─── INFORMATION GIVEN

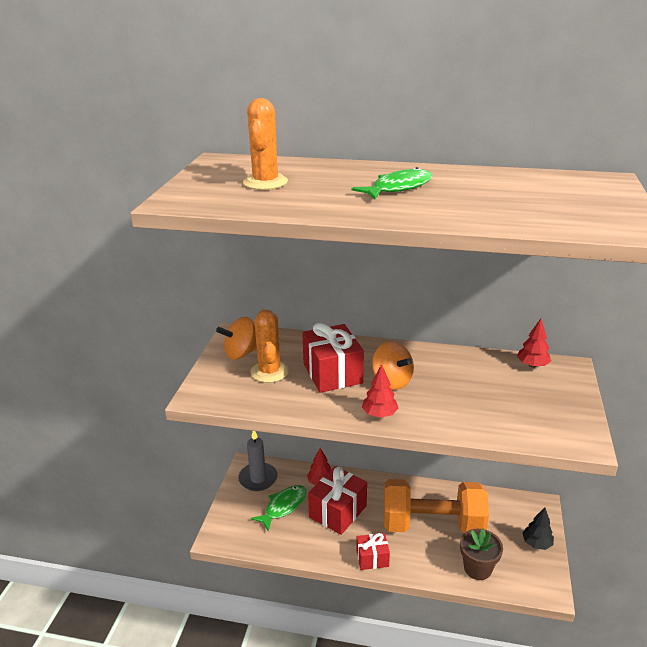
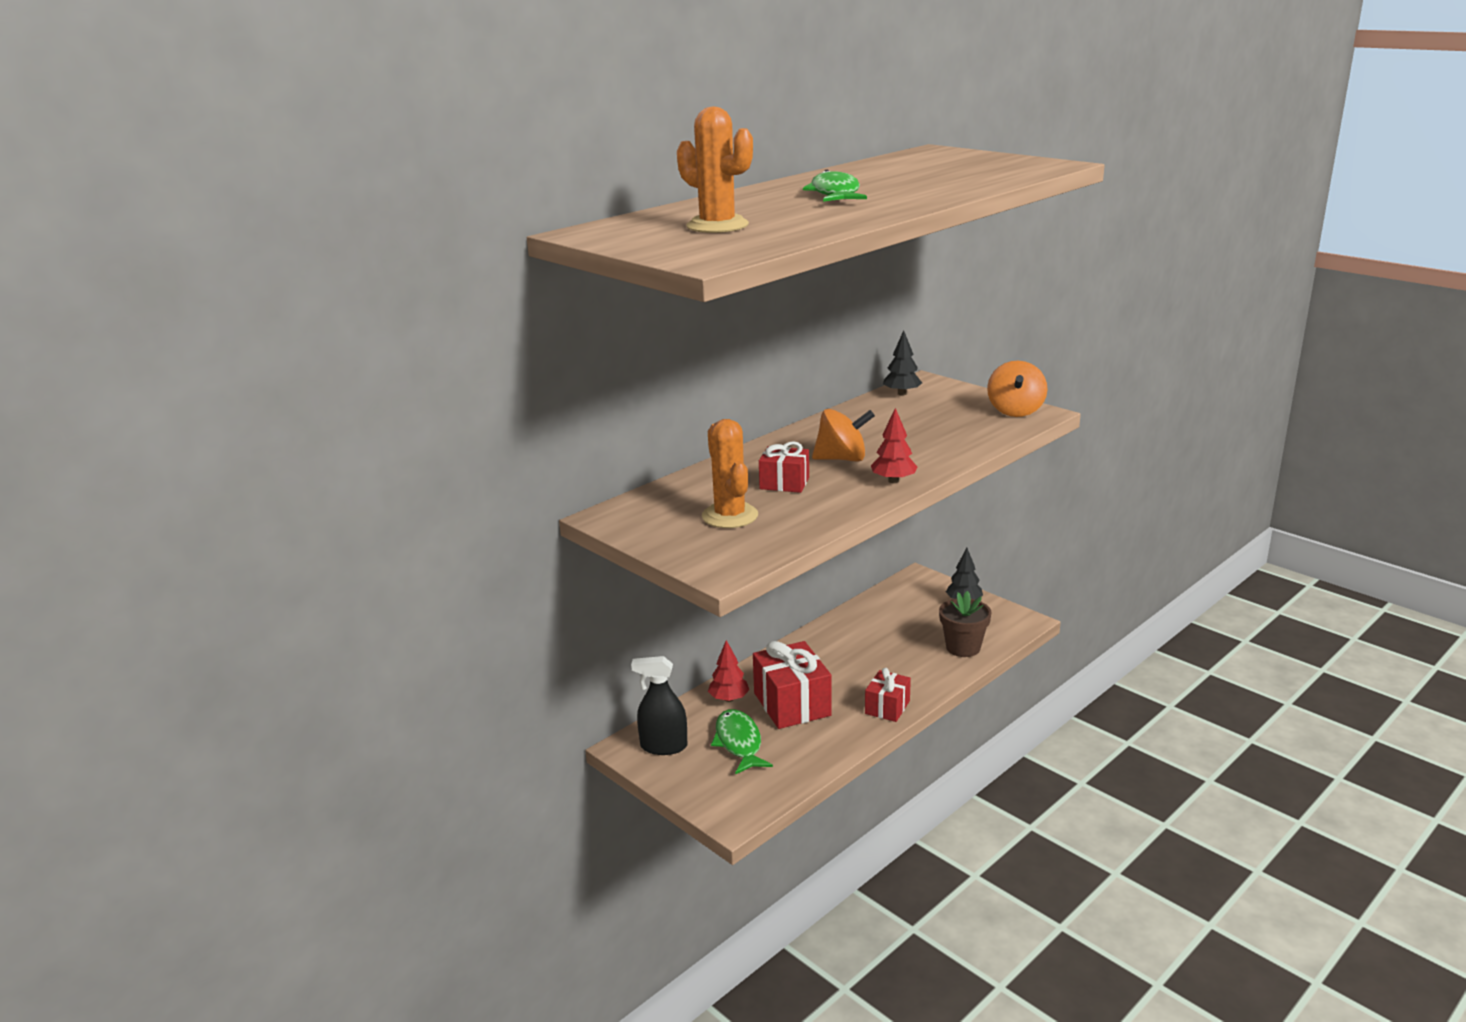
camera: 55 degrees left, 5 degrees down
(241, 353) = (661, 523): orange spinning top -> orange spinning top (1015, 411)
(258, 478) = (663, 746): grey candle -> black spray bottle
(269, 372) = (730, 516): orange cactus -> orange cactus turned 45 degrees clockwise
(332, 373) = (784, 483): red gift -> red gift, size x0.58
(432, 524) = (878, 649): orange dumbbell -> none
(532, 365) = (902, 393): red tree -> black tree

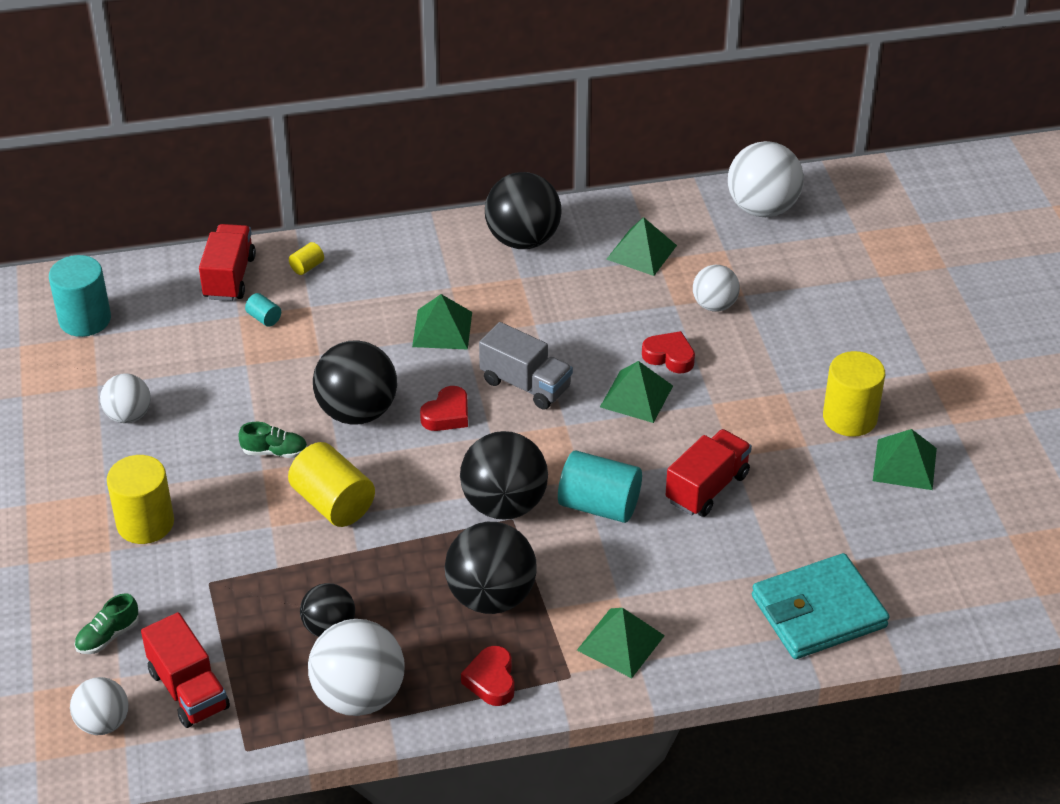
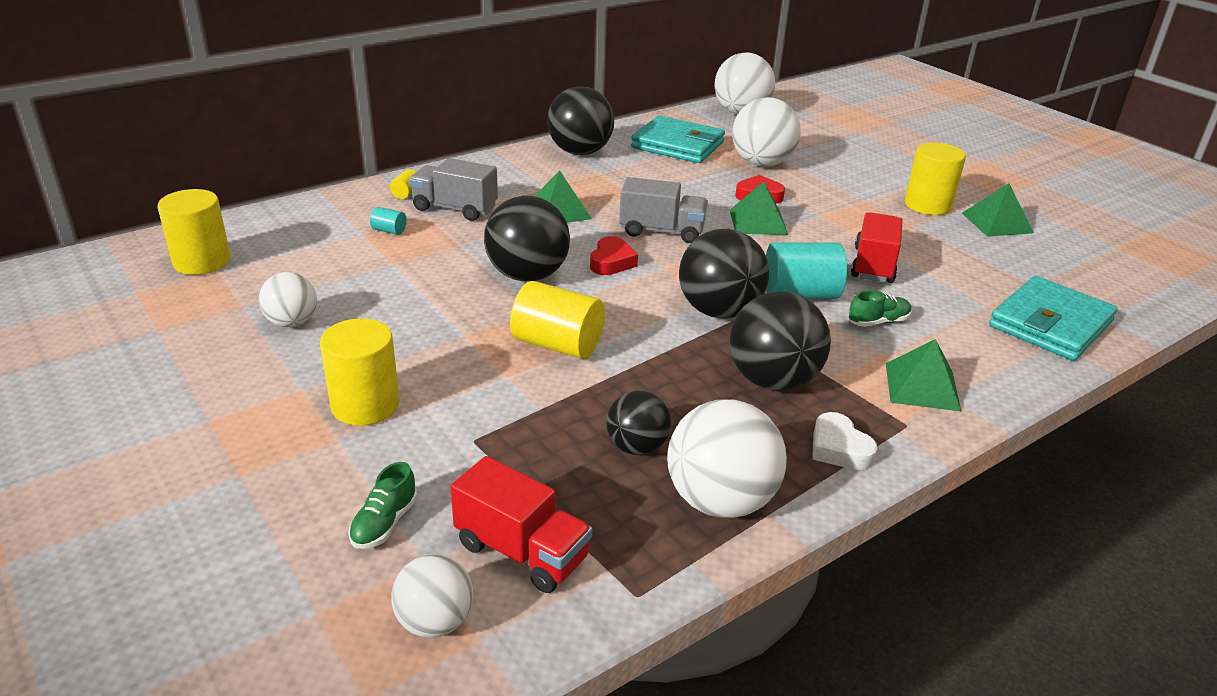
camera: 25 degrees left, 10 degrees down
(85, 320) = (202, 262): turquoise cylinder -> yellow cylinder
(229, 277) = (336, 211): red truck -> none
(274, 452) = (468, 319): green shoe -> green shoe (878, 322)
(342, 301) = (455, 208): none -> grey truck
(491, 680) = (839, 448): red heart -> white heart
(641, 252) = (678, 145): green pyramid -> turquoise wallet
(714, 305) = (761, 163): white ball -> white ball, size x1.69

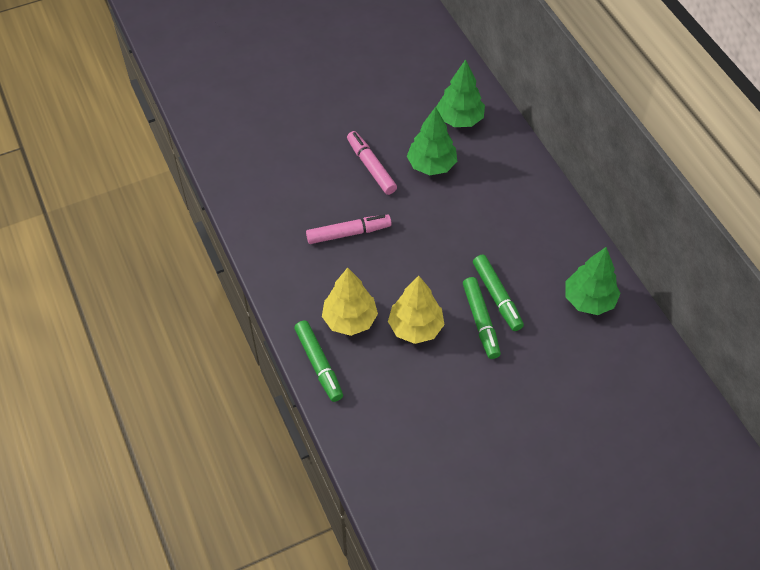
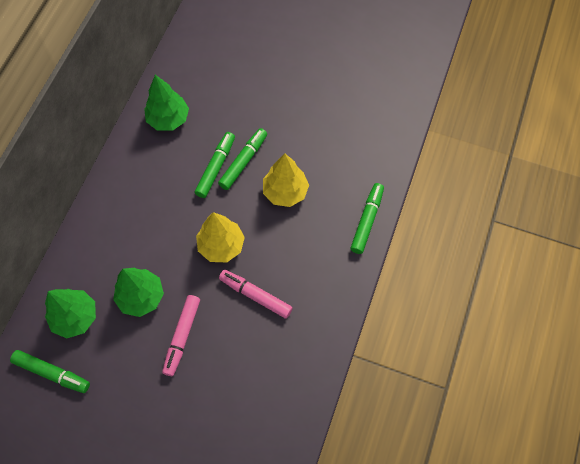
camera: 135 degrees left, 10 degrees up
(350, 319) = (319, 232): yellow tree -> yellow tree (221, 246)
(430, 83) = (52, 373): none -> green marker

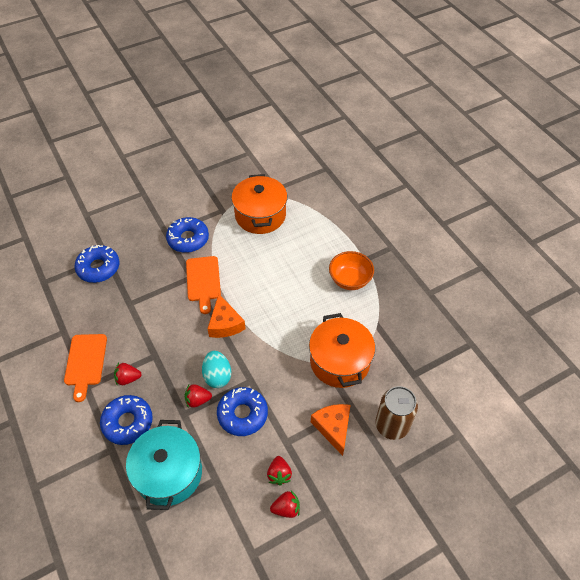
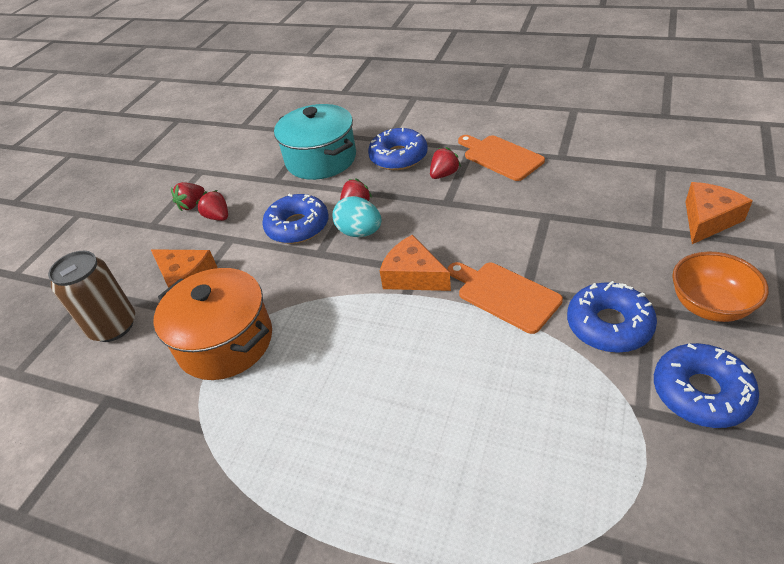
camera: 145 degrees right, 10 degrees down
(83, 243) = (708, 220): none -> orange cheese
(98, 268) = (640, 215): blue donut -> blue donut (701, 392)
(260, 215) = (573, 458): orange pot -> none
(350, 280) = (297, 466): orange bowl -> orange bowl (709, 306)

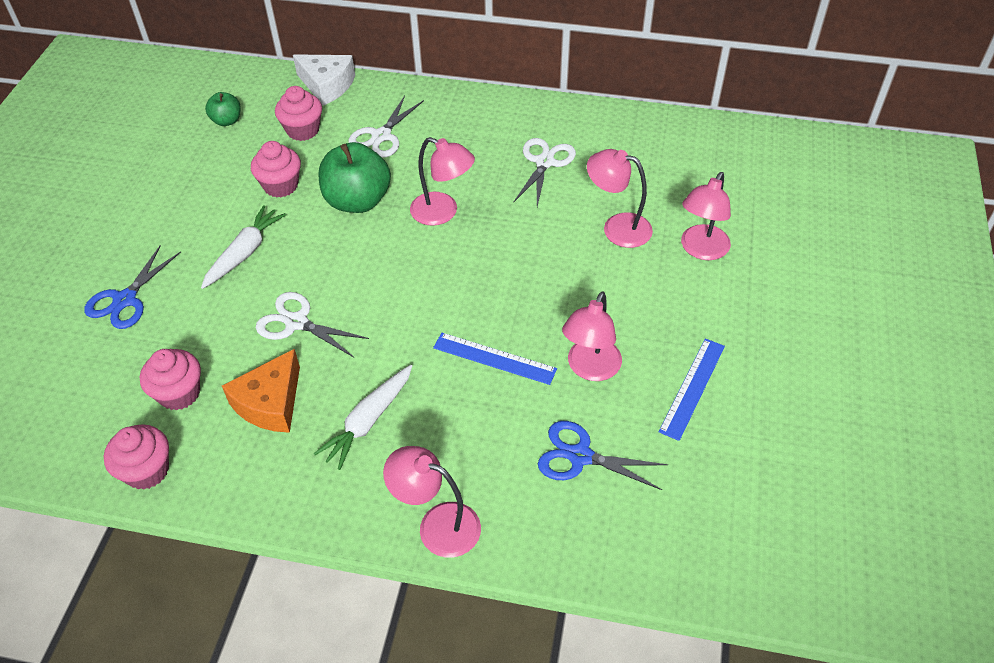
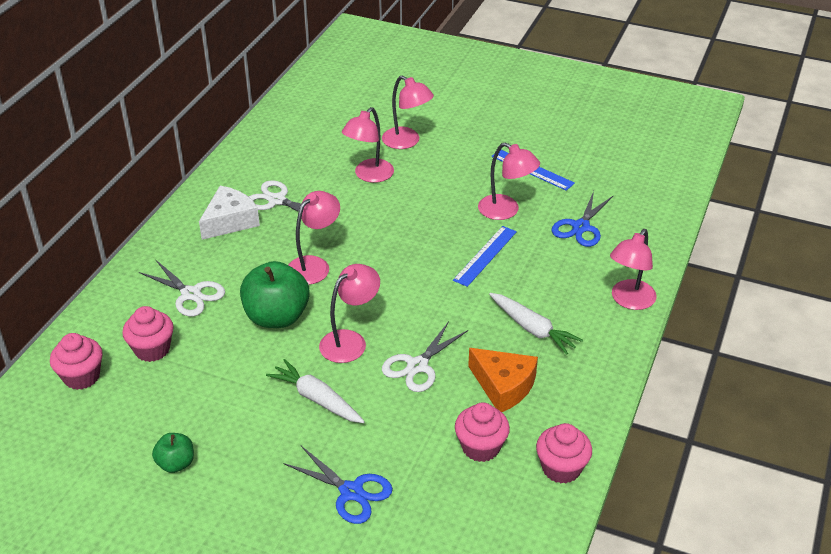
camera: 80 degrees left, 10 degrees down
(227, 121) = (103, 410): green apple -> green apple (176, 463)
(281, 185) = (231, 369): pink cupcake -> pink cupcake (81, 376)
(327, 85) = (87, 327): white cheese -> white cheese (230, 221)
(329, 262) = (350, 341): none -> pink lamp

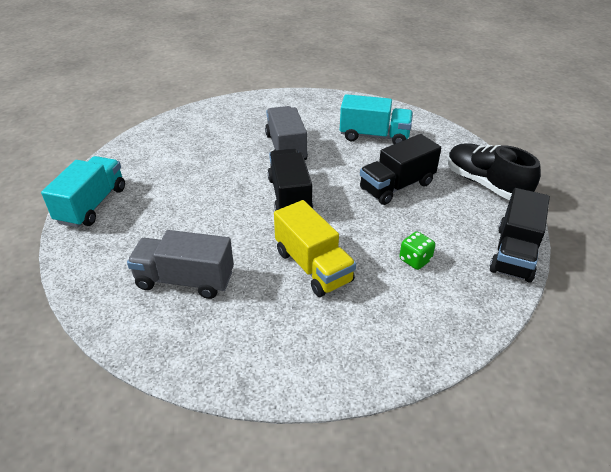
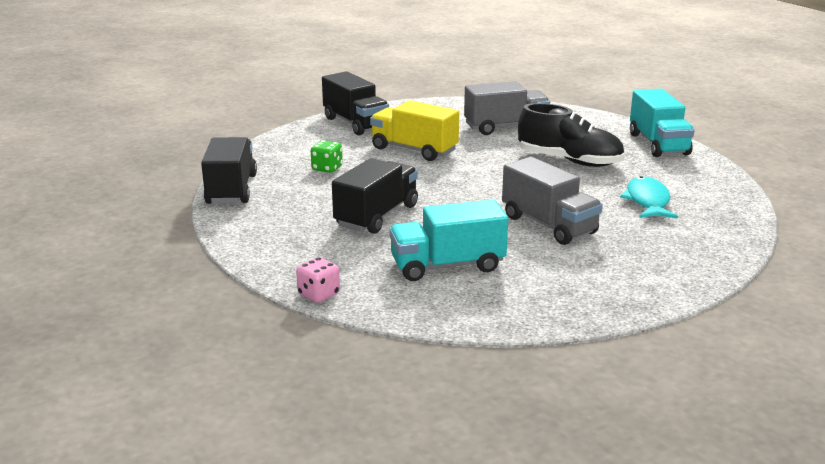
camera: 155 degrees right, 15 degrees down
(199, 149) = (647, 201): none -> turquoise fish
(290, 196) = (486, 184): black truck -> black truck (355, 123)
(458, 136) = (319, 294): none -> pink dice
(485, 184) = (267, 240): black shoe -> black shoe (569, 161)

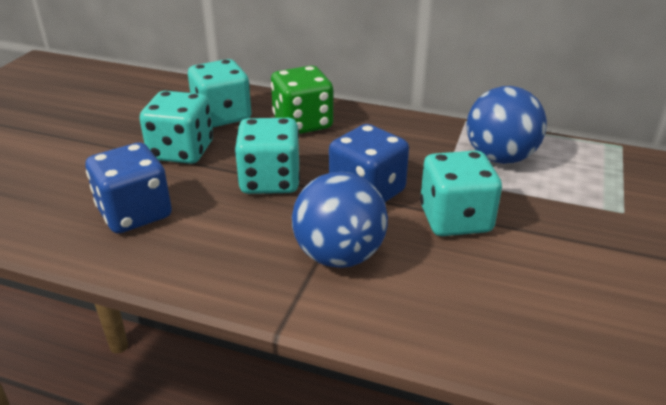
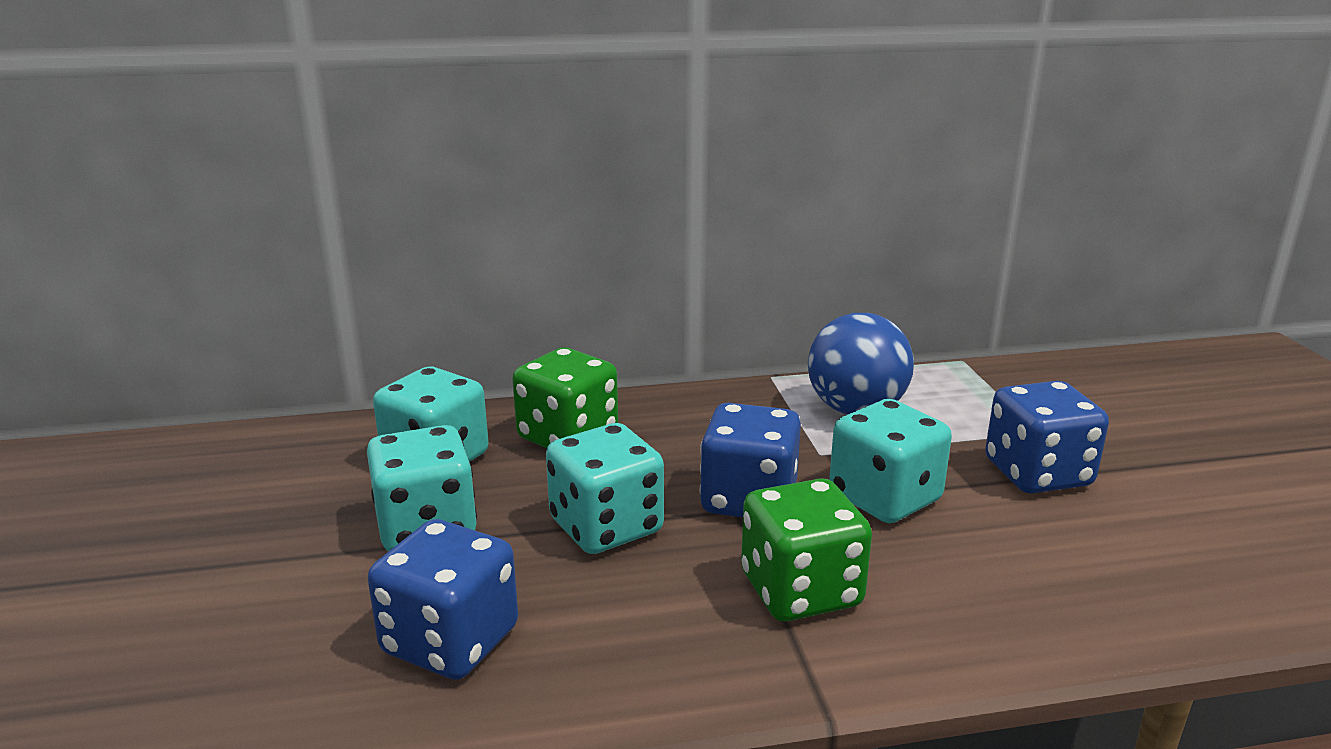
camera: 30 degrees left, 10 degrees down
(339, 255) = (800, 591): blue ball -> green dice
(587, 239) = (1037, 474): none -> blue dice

──────

TO DO
When the word "camera" appears in a line of the listing, pull that line out.

EXERCISE ANSWER
camera: 55 degrees left, 5 degrees down
camera: 25 degrees left, 10 degrees down
camera: 135 degrees left, 10 degrees up
camera: 145 degrees right, 10 degrees down
camera: 80 degrees left, 10 degrees down
camera: 155 degrees right, 15 degrees down
camera: 30 degrees left, 10 degrees down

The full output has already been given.